>>>

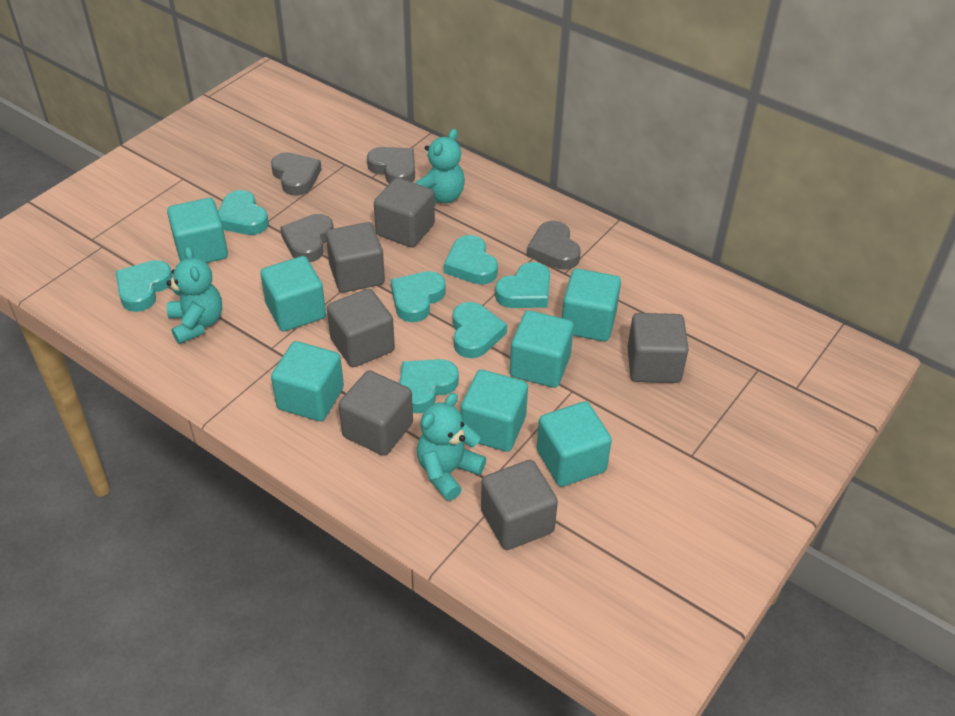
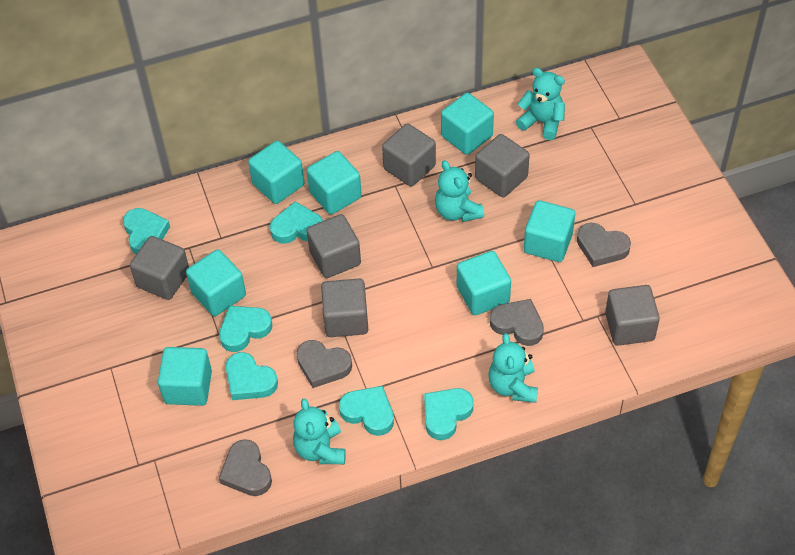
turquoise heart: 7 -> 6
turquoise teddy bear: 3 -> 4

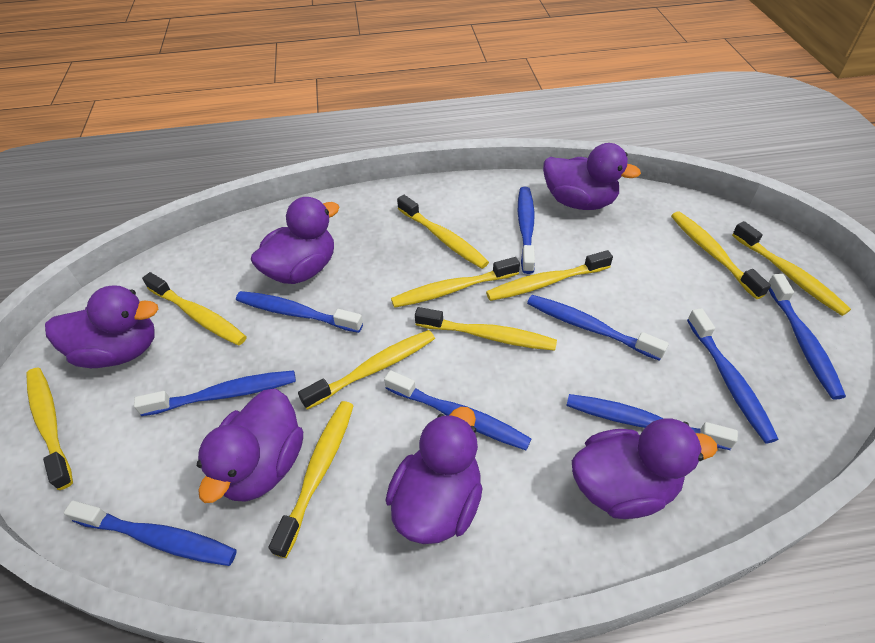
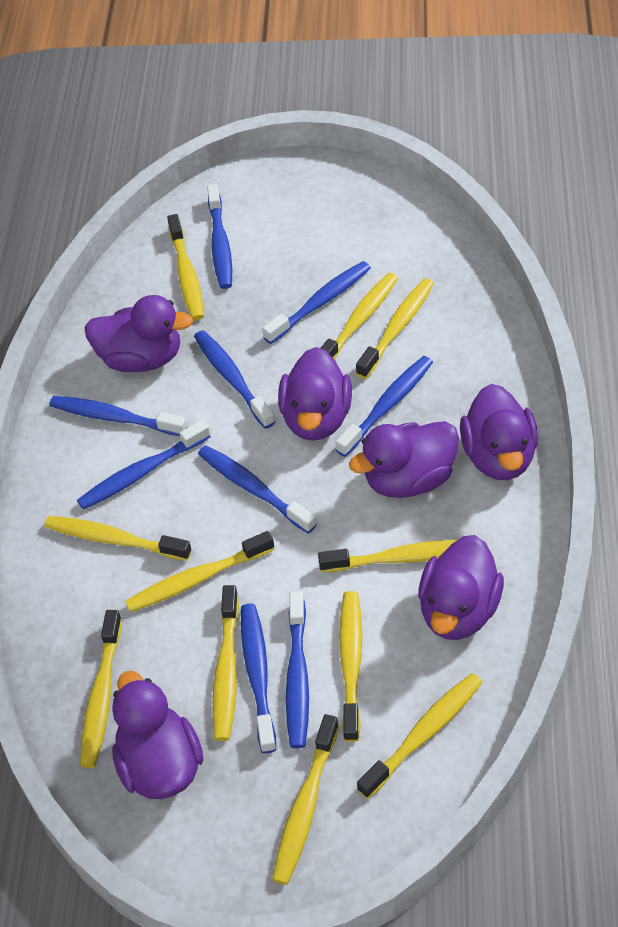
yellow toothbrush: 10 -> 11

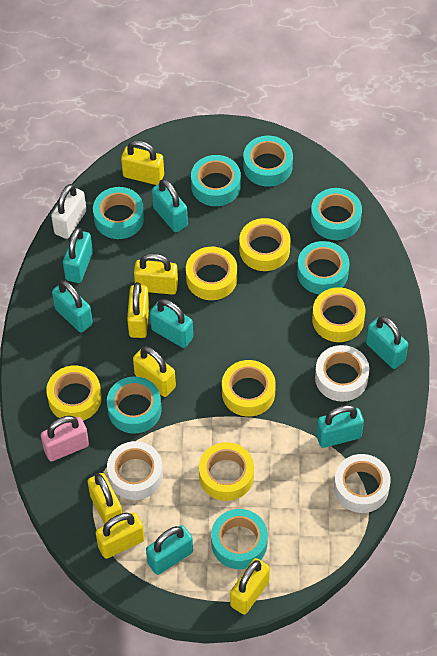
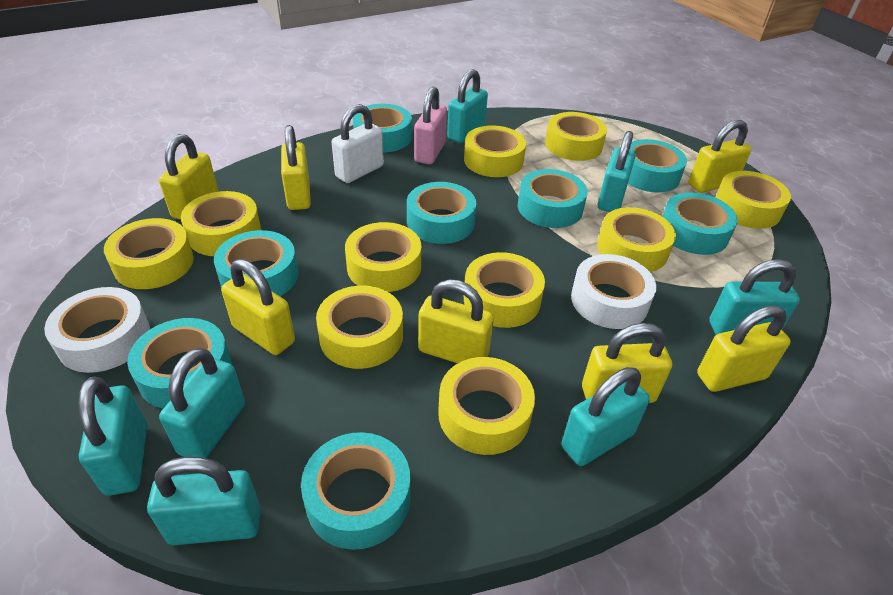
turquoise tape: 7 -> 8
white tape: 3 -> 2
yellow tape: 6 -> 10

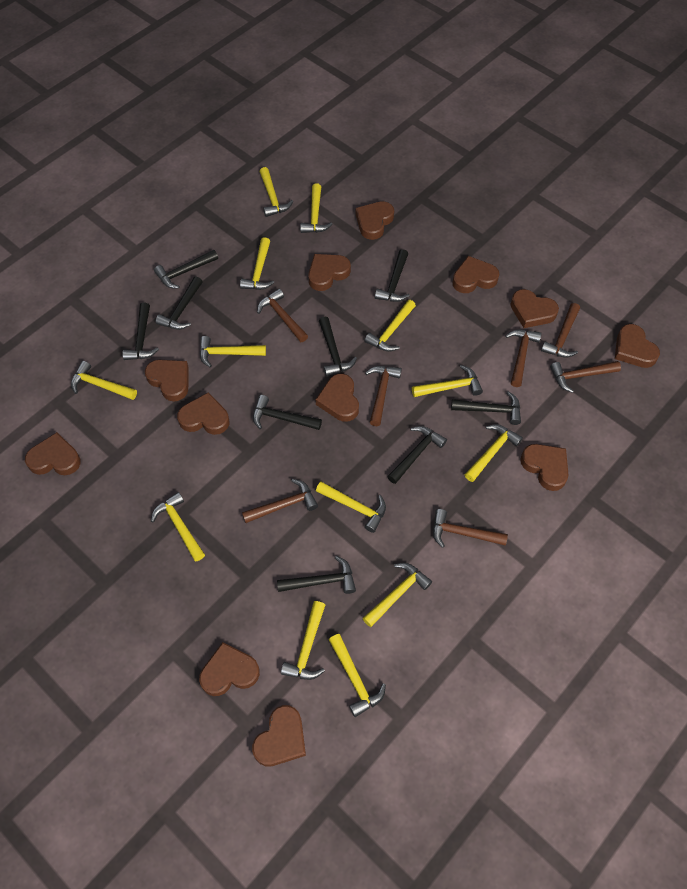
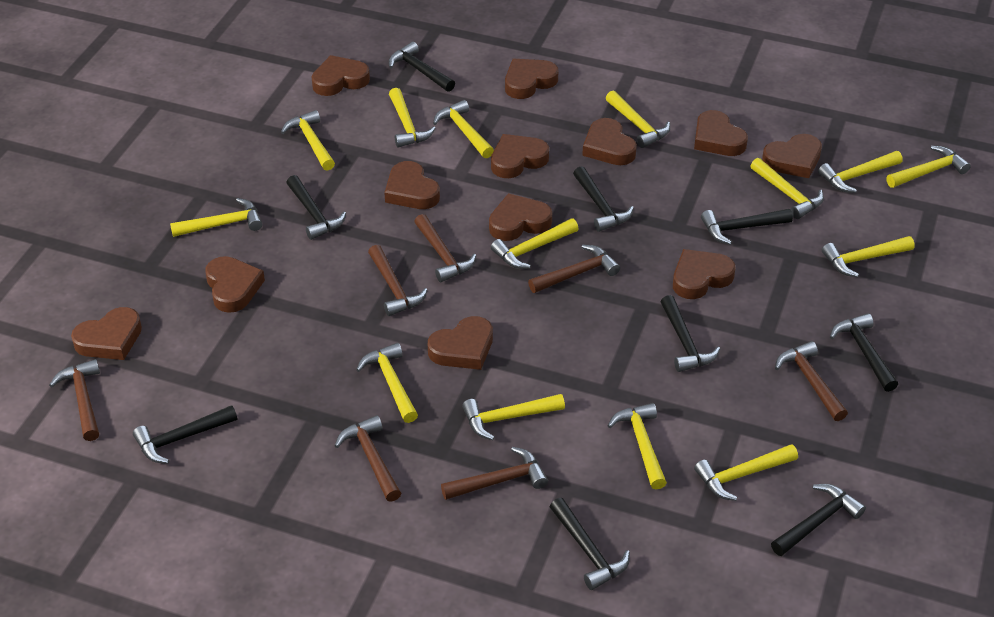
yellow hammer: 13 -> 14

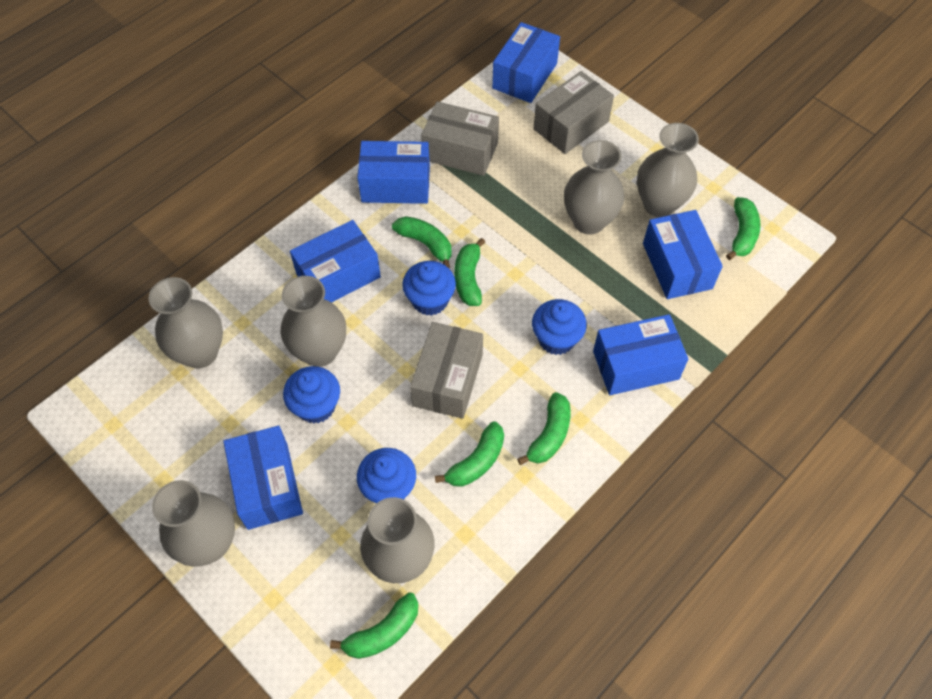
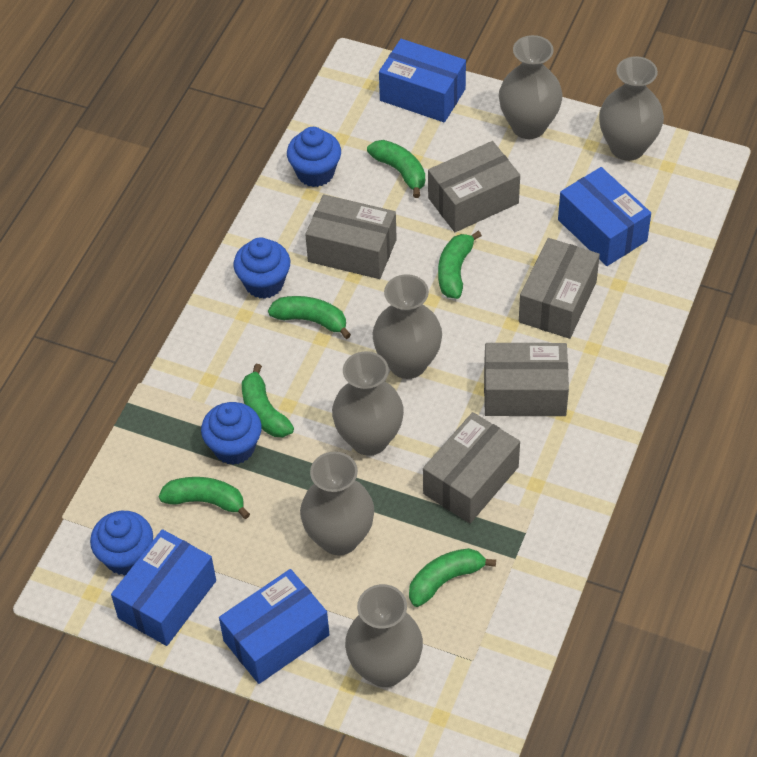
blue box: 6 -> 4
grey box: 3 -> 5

<<<

- Your task: Write all the entries again word for word, minus the pictures.

- Response to this task:
turquoise heart: 7 -> 6
turquoise teddy bear: 3 -> 4

yellow toothbrush: 10 -> 11

turquoise tape: 7 -> 8
white tape: 3 -> 2
yellow tape: 6 -> 10

yellow hammer: 13 -> 14

blue box: 6 -> 4
grey box: 3 -> 5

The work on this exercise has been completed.